ASSIGNMENT: All the records that follow need to be reproduced exactly. Omit the images.
**** SOURCE RECORDS
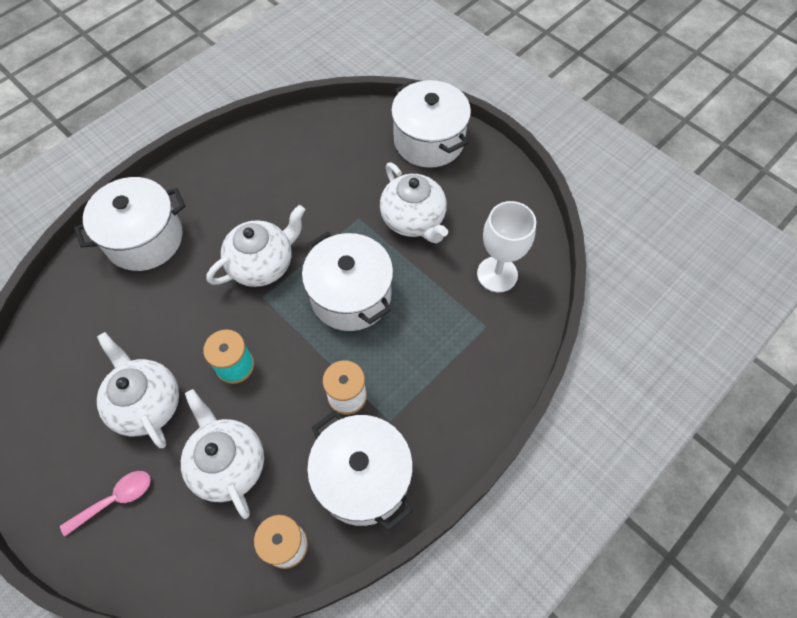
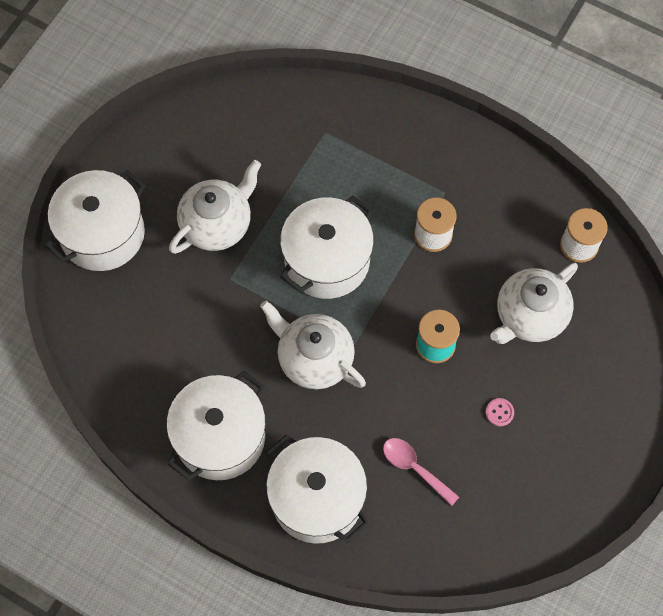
camera: 105 degrees left, 5 degrees up
pink spoon [60,471,151,536] -> pink spoon moved to [383,438,459,506]
white teapot [97,332,179,448] -> pink button [486,398,514,426]
white pot [307,410,413,531] -> white pot moved to [167,371,266,481]
white goblet [477,201,536,292] -> none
********
WRITTEN RESPONSE:
camera: 105 degrees left, 5 degrees up
pink spoon [60,471,151,536] -> pink spoon moved to [383,438,459,506]
white teapot [97,332,179,448] -> pink button [486,398,514,426]
white pot [307,410,413,531] -> white pot moved to [167,371,266,481]
white goblet [477,201,536,292] -> none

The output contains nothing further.